• [Supplied information]
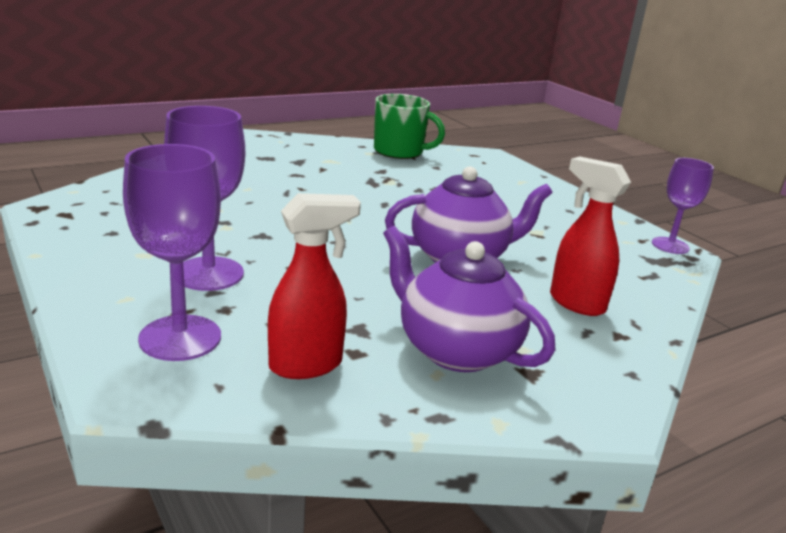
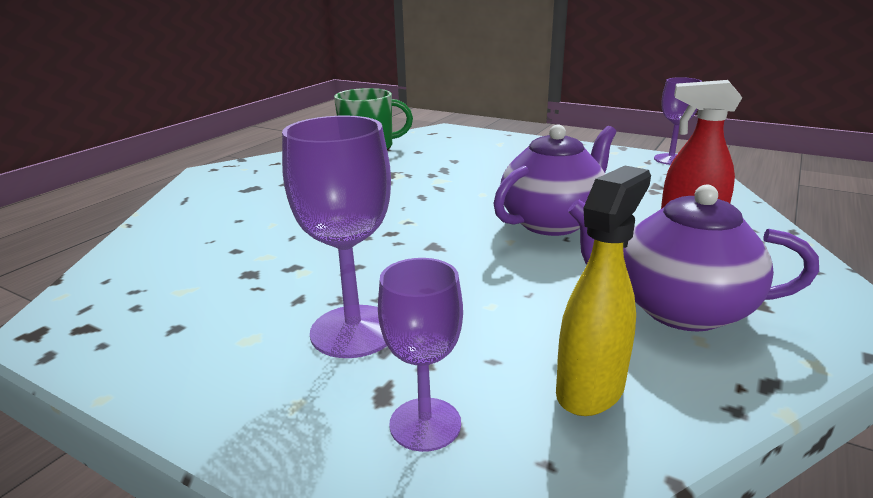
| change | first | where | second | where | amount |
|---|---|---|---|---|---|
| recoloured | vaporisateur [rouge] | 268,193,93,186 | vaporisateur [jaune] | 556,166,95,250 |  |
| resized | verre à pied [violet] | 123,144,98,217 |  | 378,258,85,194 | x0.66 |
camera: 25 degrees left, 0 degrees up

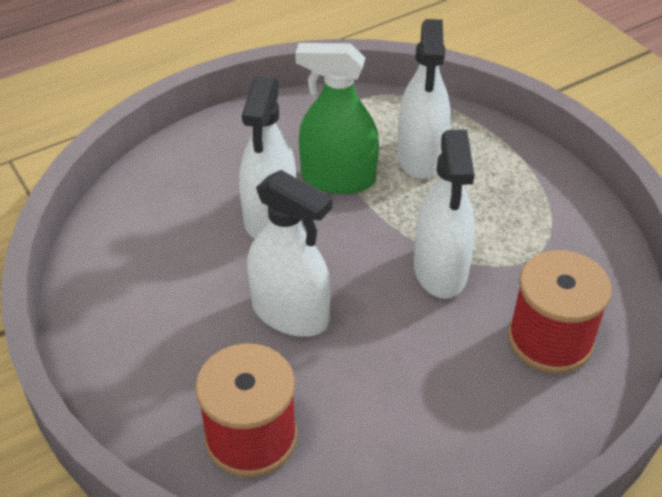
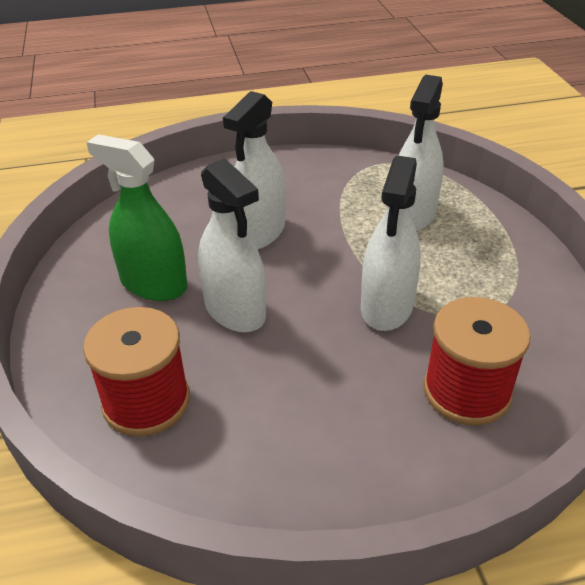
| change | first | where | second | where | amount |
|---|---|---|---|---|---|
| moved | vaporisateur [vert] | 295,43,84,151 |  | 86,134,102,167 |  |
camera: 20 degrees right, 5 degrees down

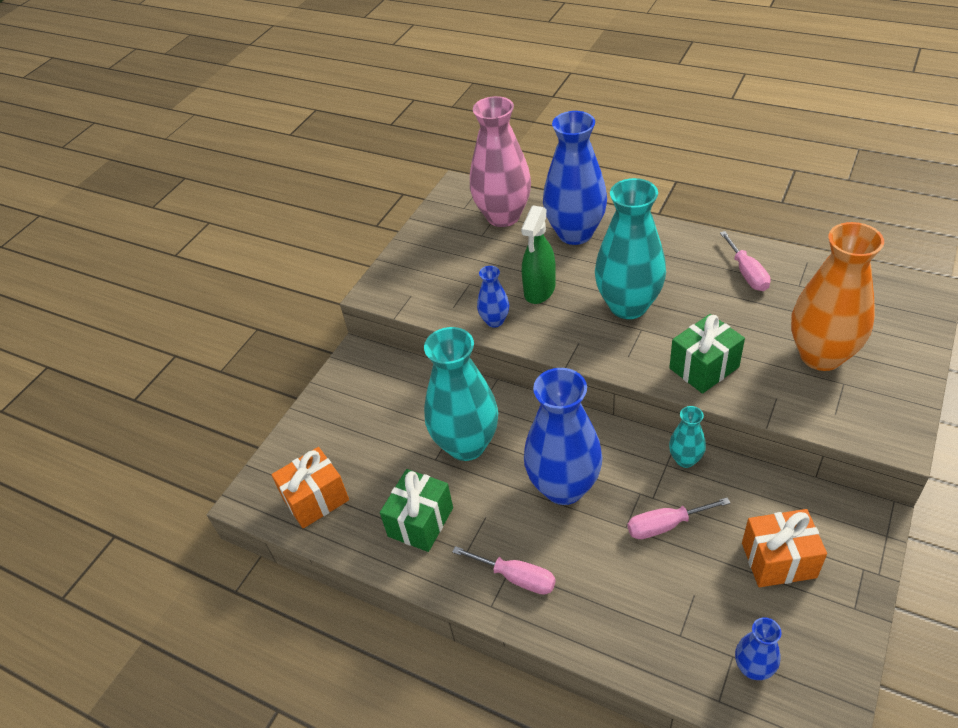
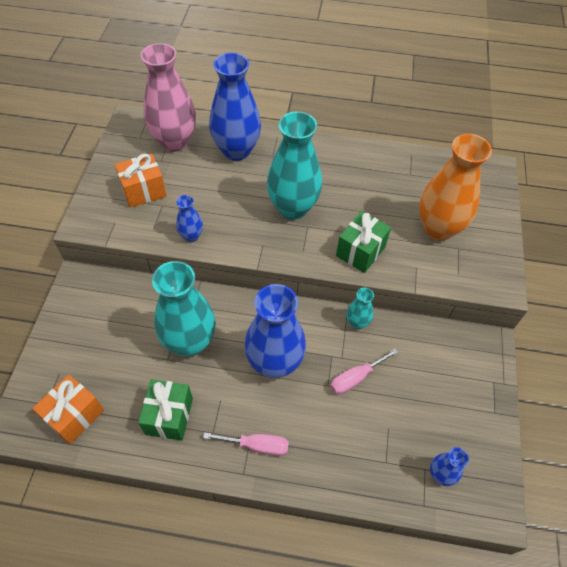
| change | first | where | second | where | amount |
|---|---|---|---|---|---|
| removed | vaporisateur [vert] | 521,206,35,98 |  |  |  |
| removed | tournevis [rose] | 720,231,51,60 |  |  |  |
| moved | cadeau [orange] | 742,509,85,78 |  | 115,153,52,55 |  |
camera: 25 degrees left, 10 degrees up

• [Work instructions] All lines from the one containing "removed | vaporisateur" through the end of the material should be restated exactly, with both end lines kept.

• [Expected answer]
| removed | vaporisateur [vert] | 521,206,35,98 |  |  |  |
| removed | tournevis [rose] | 720,231,51,60 |  |  |  |
| moved | cadeau [orange] | 742,509,85,78 |  | 115,153,52,55 |  |
camera: 25 degrees left, 10 degrees up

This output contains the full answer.